Exercise aim — Look in the listing below for the line that has "door: (94, 104) -> (265, 333), hinge flipped", then return it and each following line up to and including the one with "locker: (713, 914) -> (864, 245), moved", exactly and without pictures.
=== Begin Enclosure ===
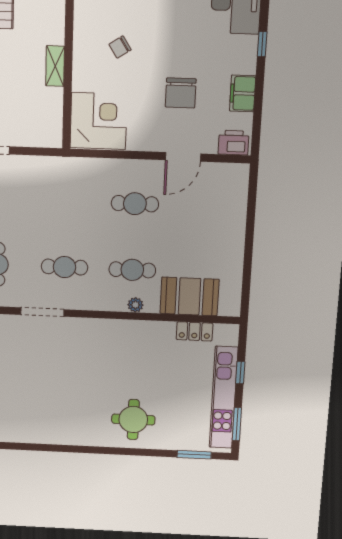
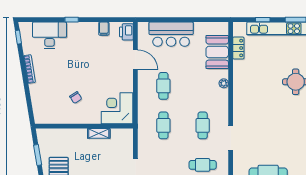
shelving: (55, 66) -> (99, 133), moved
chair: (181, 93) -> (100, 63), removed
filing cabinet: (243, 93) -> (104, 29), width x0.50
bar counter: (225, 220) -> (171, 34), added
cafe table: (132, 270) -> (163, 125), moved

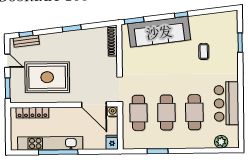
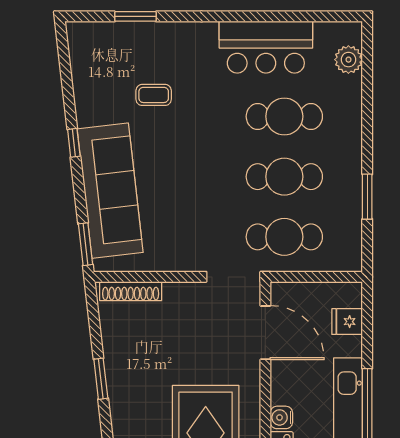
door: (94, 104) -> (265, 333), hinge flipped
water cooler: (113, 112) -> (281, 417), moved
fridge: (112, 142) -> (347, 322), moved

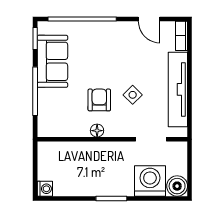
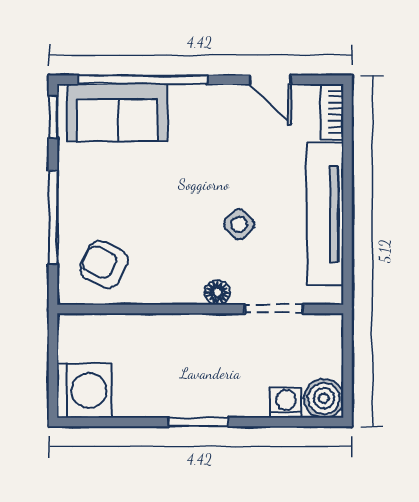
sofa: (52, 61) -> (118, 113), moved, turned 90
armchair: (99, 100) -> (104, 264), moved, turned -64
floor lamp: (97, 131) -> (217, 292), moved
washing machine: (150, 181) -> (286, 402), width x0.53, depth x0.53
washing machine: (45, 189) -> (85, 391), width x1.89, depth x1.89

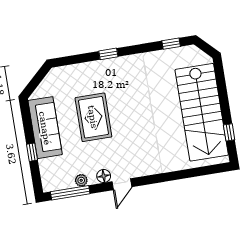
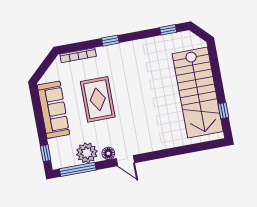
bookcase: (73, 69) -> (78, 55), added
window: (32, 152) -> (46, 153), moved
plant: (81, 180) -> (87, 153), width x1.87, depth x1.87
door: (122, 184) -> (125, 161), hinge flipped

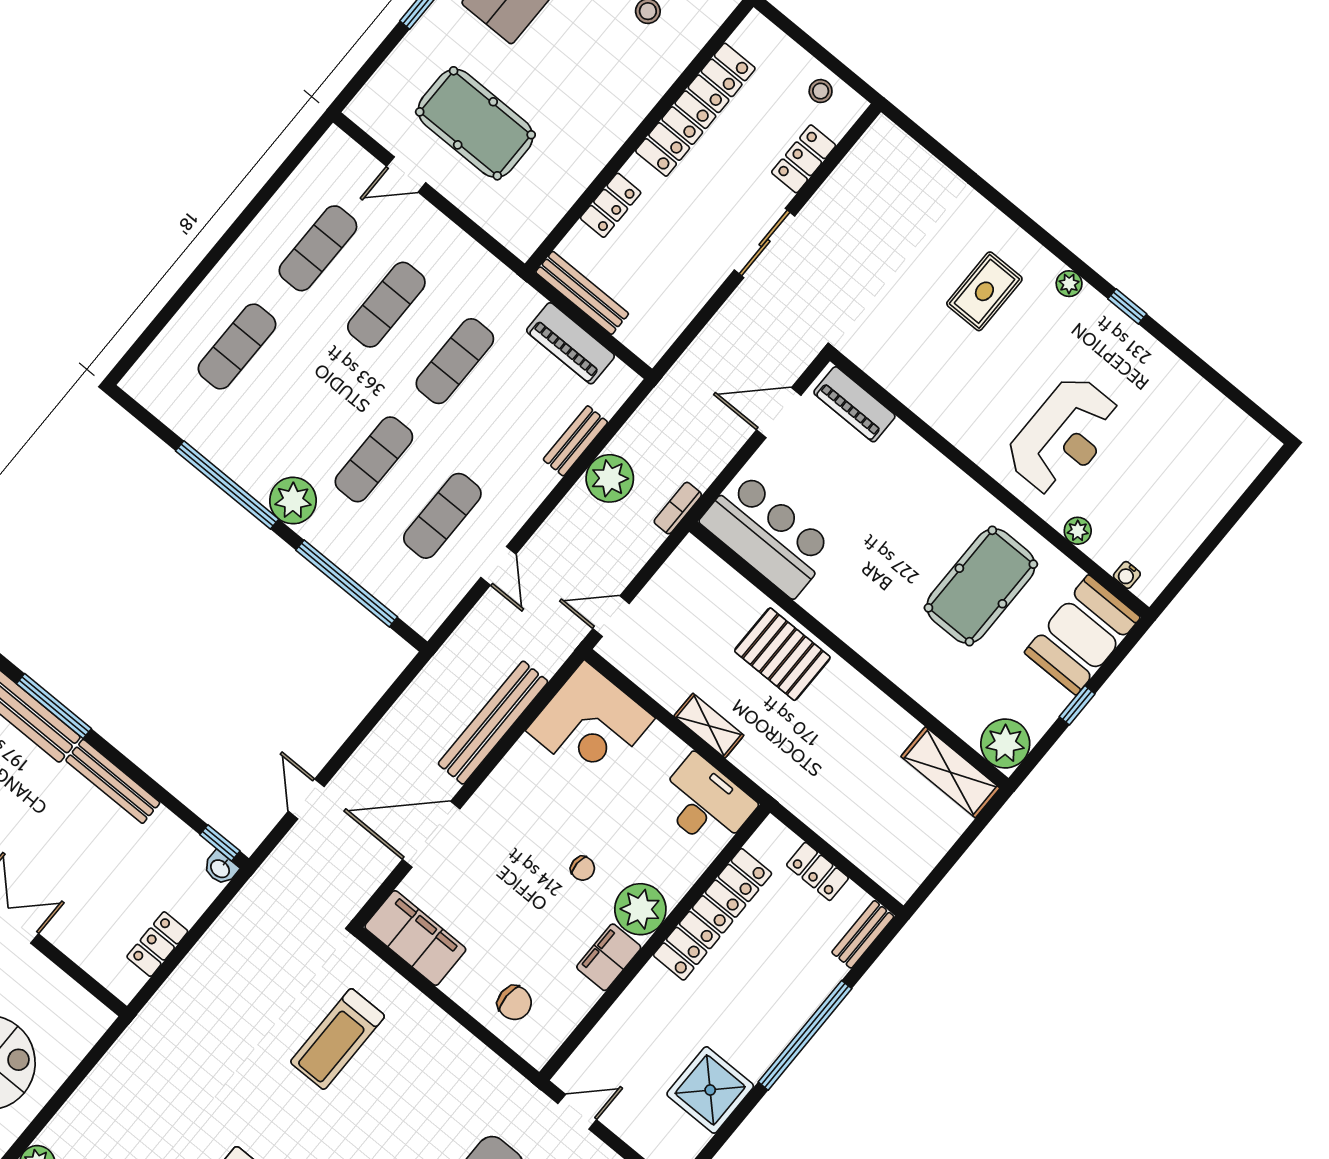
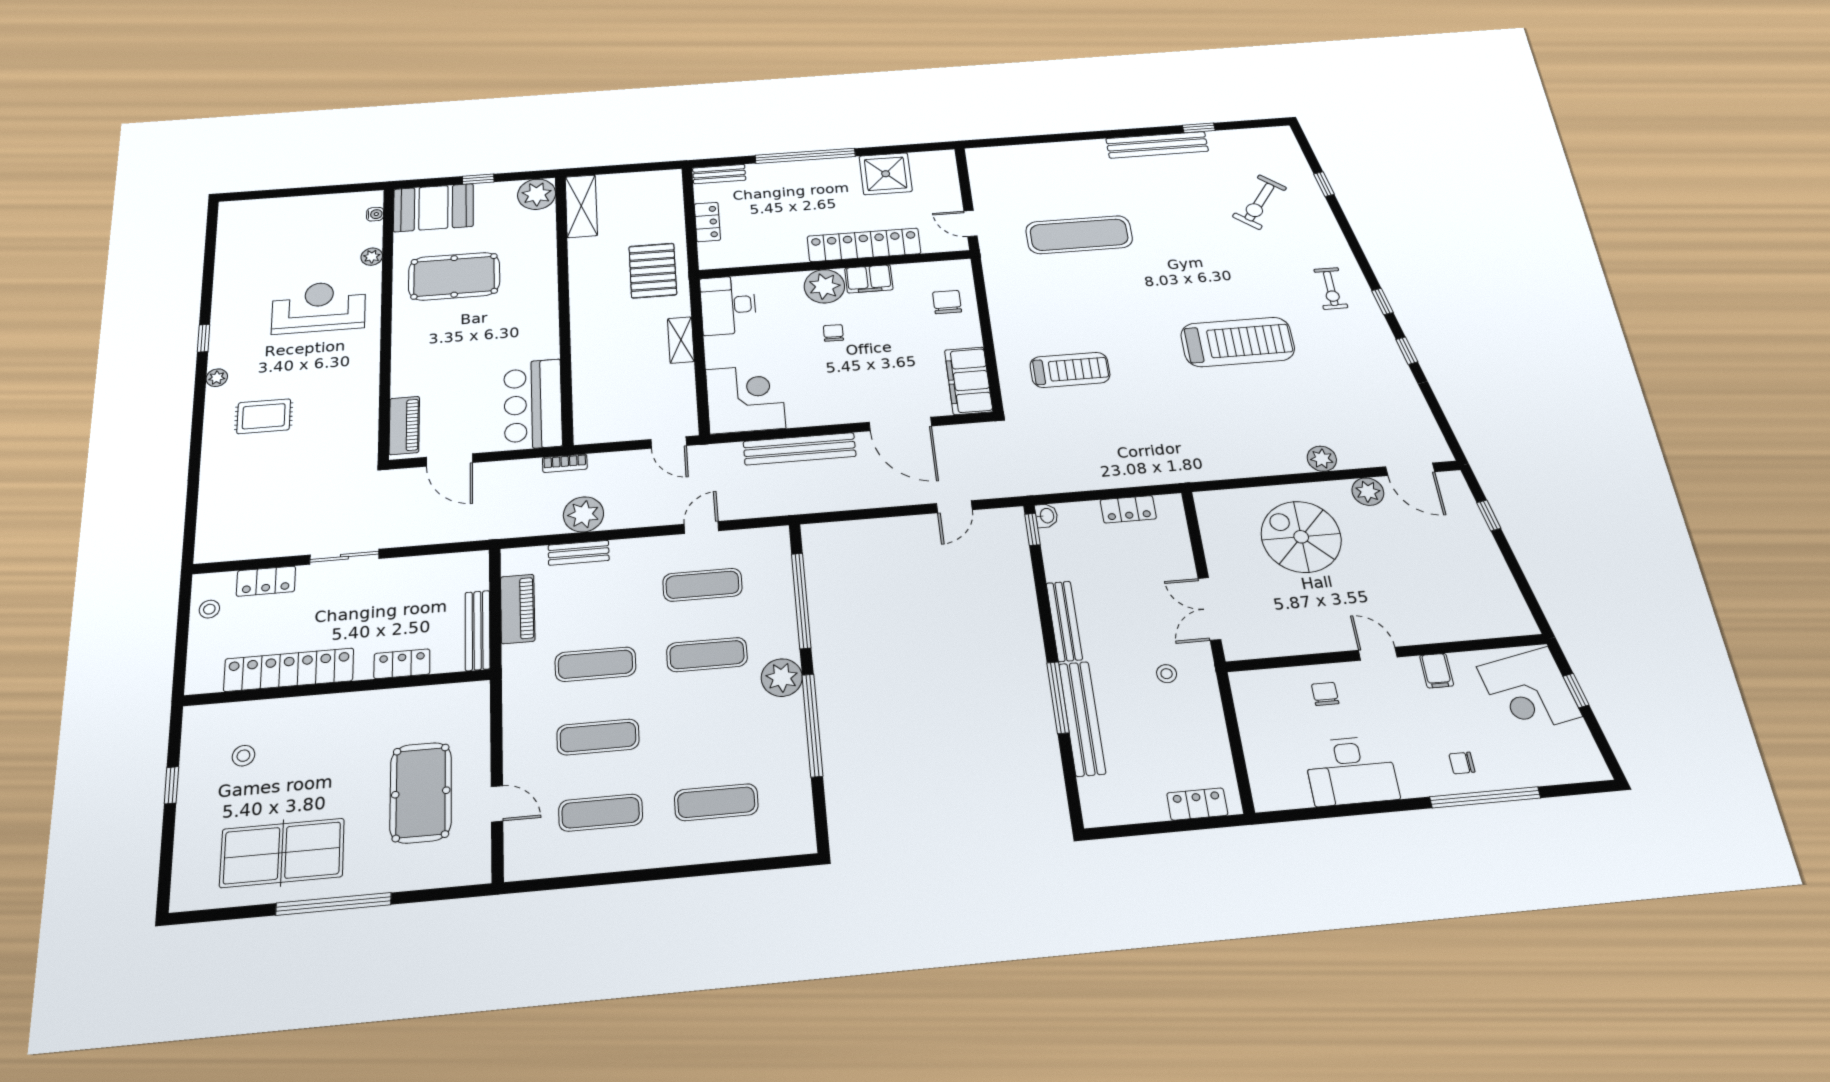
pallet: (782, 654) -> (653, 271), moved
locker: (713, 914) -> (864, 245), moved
=== End Enclosure ===
=== Begin Enclosure ===
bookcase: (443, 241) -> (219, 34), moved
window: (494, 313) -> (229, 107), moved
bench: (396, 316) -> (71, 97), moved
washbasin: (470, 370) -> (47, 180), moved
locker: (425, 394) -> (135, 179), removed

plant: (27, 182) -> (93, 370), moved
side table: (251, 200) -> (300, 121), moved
=== End Enclosure ===
Reply —
door: (94, 104) -> (265, 333), hinge flipped
water cooler: (113, 112) -> (281, 417), moved
fridge: (112, 142) -> (347, 322), moved

sofa: (52, 61) -> (118, 113), moved, turned 90
armchair: (99, 100) -> (104, 264), moved, turned -64
floor lamp: (97, 131) -> (217, 292), moved
washing machine: (150, 181) -> (286, 402), width x0.53, depth x0.53
washing machine: (45, 189) -> (85, 391), width x1.89, depth x1.89

bookcase: (73, 69) -> (78, 55), added
window: (32, 152) -> (46, 153), moved
plant: (81, 180) -> (87, 153), width x1.87, depth x1.87
door: (122, 184) -> (125, 161), hinge flipped

pallet: (782, 654) -> (653, 271), moved
locker: (713, 914) -> (864, 245), moved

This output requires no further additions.